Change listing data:

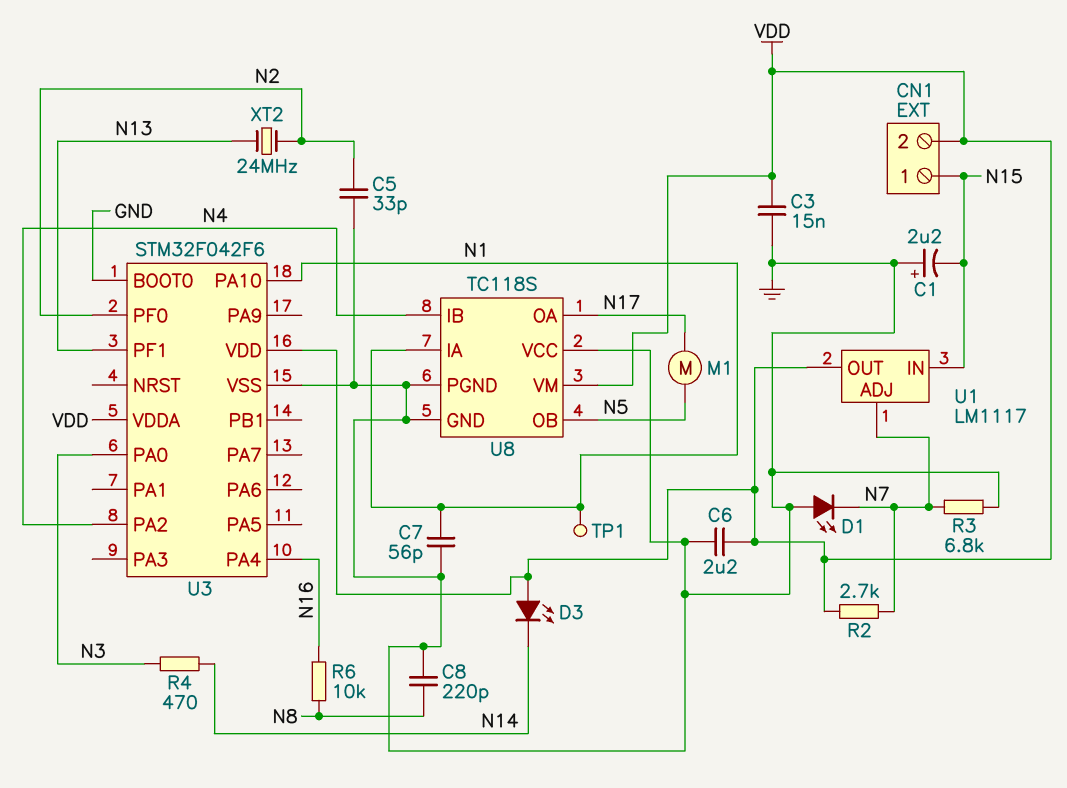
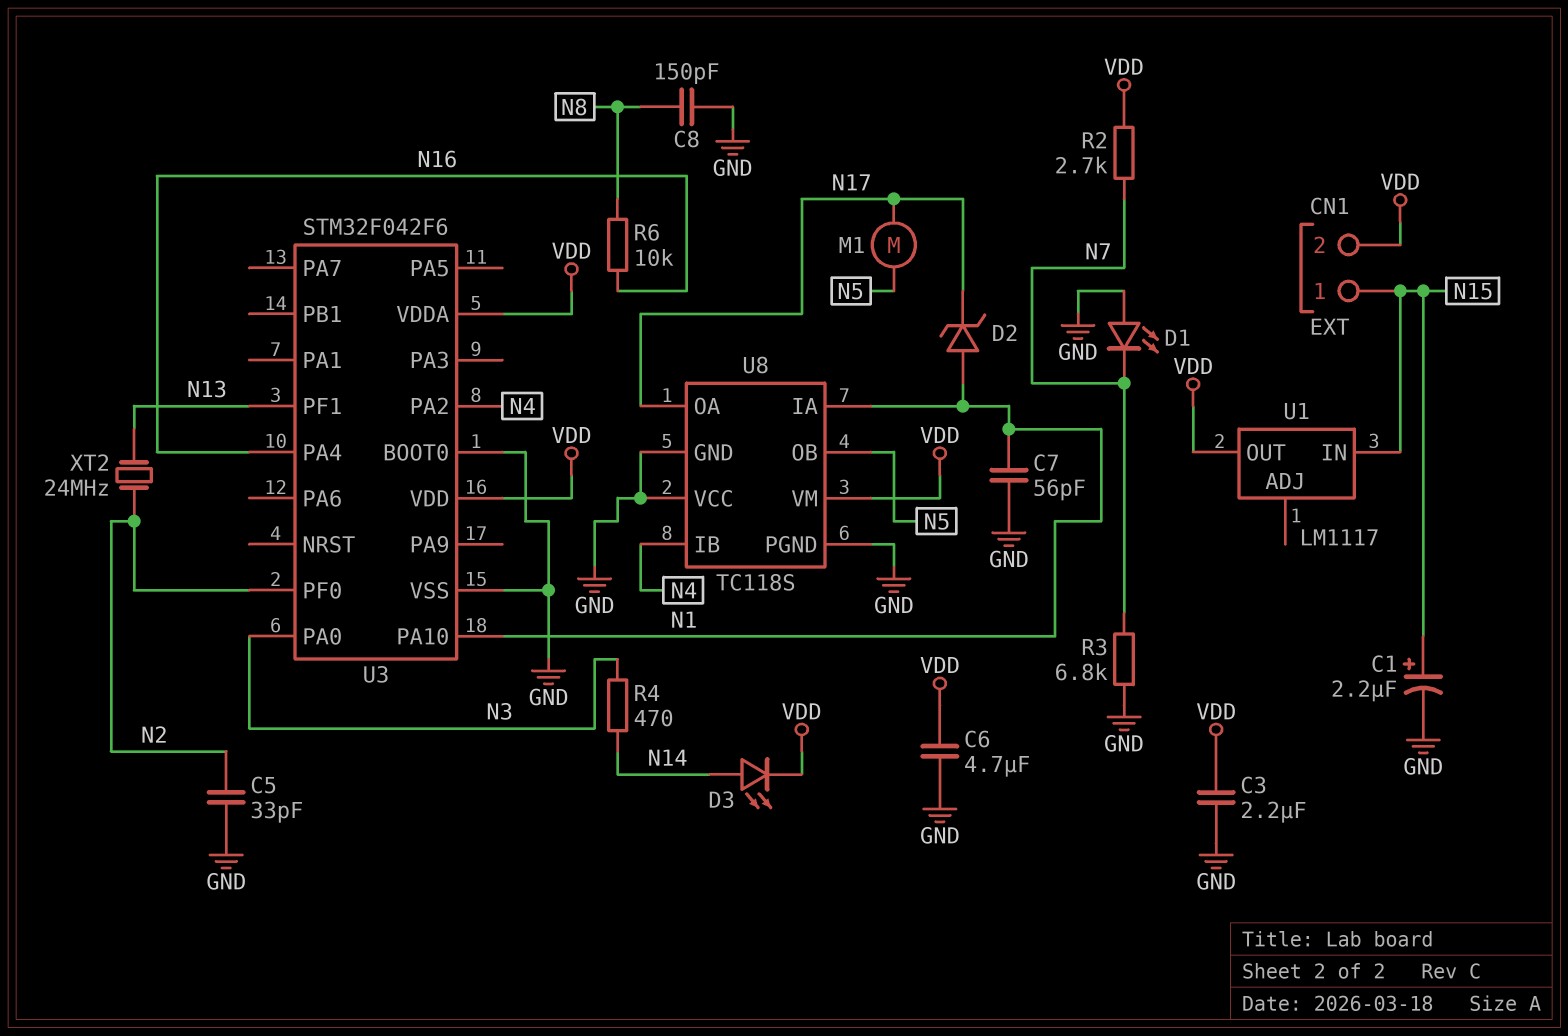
C1: 2.2uF (plus GND, minus N15) -> 2.2uF (plus N15, minus GND)
C3: 15nF (GND, VDD) -> 2.2uF (GND, VDD)
C6: 2.2uF (GND, VDD) -> 4.7uF (GND, VDD)
C8: 220pF (GND, N8) -> 150pF (GND, N8)
D2: none -> zener (A N1, K N17)
D3: LED (A VDD, K N14) -> LED (A N14, K VDD)
TP1: test point (N1) -> none
U1 pin ADJ: N7 -> none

EXERCISE INSTRUCTIONS: Your task is to retype the records above in full and exactly, omitting the pictures.

RESPONSE AREA:
C1: 2.2uF (plus GND, minus N15) -> 2.2uF (plus N15, minus GND)
C3: 15nF (GND, VDD) -> 2.2uF (GND, VDD)
C6: 2.2uF (GND, VDD) -> 4.7uF (GND, VDD)
C8: 220pF (GND, N8) -> 150pF (GND, N8)
D2: none -> zener (A N1, K N17)
D3: LED (A VDD, K N14) -> LED (A N14, K VDD)
TP1: test point (N1) -> none
U1 pin ADJ: N7 -> none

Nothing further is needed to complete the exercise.